START Task input
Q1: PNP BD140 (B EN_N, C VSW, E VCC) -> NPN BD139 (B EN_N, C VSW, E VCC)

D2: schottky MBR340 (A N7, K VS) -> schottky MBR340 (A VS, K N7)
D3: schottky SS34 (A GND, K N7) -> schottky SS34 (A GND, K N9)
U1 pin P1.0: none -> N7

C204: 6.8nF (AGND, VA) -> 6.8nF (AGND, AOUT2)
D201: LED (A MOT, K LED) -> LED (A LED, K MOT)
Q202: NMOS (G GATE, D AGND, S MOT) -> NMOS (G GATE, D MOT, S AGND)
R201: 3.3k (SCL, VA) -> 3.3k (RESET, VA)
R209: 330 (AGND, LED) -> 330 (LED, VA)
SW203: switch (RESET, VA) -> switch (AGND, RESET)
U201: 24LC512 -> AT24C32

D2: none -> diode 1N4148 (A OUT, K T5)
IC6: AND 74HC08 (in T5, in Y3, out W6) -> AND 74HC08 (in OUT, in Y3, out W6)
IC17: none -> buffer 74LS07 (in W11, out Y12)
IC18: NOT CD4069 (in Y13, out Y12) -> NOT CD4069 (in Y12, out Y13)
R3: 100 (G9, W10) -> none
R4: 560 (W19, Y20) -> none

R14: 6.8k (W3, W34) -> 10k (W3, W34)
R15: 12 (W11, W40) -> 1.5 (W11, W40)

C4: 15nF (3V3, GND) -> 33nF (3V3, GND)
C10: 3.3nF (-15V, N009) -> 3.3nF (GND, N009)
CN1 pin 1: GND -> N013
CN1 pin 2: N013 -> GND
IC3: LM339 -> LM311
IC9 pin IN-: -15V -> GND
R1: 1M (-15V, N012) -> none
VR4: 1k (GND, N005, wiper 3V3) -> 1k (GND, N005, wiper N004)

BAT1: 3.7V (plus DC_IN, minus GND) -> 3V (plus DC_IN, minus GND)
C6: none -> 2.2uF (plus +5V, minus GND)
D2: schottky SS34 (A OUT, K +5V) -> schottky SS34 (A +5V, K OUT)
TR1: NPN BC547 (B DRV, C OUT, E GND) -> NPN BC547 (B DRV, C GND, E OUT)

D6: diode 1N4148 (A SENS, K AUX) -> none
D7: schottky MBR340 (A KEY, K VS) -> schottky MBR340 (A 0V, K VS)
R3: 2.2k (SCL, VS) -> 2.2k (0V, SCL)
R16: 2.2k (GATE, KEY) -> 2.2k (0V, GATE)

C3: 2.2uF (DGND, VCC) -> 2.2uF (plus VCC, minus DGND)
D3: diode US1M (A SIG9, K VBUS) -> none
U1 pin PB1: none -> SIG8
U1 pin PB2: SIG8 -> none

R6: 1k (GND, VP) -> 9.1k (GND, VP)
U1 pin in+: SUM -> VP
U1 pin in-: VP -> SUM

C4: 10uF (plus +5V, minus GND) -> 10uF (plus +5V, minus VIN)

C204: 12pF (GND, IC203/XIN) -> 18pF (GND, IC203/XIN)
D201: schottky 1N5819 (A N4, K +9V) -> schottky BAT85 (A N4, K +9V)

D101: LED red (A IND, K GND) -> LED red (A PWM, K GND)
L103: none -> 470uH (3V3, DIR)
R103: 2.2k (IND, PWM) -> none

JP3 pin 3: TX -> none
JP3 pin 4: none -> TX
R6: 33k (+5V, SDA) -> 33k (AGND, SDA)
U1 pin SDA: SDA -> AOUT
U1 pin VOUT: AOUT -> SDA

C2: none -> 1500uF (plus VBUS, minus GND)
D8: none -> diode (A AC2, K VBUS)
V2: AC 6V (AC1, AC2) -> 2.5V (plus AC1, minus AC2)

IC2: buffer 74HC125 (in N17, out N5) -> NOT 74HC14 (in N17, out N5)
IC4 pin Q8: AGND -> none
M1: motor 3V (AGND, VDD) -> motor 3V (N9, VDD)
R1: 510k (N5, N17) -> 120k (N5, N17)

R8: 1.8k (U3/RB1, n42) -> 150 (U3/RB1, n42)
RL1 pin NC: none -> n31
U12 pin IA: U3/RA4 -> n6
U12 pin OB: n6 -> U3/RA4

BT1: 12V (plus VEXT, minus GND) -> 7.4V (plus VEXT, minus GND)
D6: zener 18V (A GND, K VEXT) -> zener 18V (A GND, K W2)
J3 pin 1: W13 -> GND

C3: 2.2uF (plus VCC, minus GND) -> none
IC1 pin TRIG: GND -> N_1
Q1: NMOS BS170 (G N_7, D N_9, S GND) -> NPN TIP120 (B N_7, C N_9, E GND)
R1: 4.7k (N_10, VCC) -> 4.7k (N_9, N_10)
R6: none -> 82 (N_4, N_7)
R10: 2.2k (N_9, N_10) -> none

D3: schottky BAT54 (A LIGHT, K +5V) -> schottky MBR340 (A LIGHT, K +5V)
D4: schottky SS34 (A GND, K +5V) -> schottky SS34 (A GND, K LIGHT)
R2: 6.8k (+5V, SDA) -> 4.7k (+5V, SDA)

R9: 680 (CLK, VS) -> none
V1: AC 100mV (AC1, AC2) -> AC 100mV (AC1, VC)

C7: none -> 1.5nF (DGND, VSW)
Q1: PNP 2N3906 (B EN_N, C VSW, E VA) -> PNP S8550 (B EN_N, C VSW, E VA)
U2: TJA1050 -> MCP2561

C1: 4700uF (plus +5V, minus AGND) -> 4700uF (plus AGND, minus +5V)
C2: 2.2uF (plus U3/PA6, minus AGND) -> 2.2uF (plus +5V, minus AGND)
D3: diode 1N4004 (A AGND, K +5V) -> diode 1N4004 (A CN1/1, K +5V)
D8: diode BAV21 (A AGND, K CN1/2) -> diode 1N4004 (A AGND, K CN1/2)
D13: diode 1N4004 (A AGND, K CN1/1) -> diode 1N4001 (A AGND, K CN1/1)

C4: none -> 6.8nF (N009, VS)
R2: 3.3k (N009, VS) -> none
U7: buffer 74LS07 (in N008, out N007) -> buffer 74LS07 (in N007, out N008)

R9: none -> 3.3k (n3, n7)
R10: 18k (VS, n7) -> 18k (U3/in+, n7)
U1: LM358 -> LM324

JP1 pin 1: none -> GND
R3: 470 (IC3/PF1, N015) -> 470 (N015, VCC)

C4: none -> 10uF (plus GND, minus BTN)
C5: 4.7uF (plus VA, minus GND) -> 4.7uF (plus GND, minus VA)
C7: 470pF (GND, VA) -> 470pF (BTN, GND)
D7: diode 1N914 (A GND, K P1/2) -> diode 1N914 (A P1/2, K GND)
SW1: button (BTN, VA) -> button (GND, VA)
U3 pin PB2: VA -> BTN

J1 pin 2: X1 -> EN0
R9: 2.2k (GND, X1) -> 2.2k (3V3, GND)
END Task input
From the first line of the listing above through the line that contains "R1: 1M (-15V, N012) -> none", retype every line exactly, and write nothing else.

Q1: PNP BD140 (B EN_N, C VSW, E VCC) -> NPN BD139 (B EN_N, C VSW, E VCC)

D2: schottky MBR340 (A N7, K VS) -> schottky MBR340 (A VS, K N7)
D3: schottky SS34 (A GND, K N7) -> schottky SS34 (A GND, K N9)
U1 pin P1.0: none -> N7

C204: 6.8nF (AGND, VA) -> 6.8nF (AGND, AOUT2)
D201: LED (A MOT, K LED) -> LED (A LED, K MOT)
Q202: NMOS (G GATE, D AGND, S MOT) -> NMOS (G GATE, D MOT, S AGND)
R201: 3.3k (SCL, VA) -> 3.3k (RESET, VA)
R209: 330 (AGND, LED) -> 330 (LED, VA)
SW203: switch (RESET, VA) -> switch (AGND, RESET)
U201: 24LC512 -> AT24C32

D2: none -> diode 1N4148 (A OUT, K T5)
IC6: AND 74HC08 (in T5, in Y3, out W6) -> AND 74HC08 (in OUT, in Y3, out W6)
IC17: none -> buffer 74LS07 (in W11, out Y12)
IC18: NOT CD4069 (in Y13, out Y12) -> NOT CD4069 (in Y12, out Y13)
R3: 100 (G9, W10) -> none
R4: 560 (W19, Y20) -> none

R14: 6.8k (W3, W34) -> 10k (W3, W34)
R15: 12 (W11, W40) -> 1.5 (W11, W40)

C4: 15nF (3V3, GND) -> 33nF (3V3, GND)
C10: 3.3nF (-15V, N009) -> 3.3nF (GND, N009)
CN1 pin 1: GND -> N013
CN1 pin 2: N013 -> GND
IC3: LM339 -> LM311
IC9 pin IN-: -15V -> GND
R1: 1M (-15V, N012) -> none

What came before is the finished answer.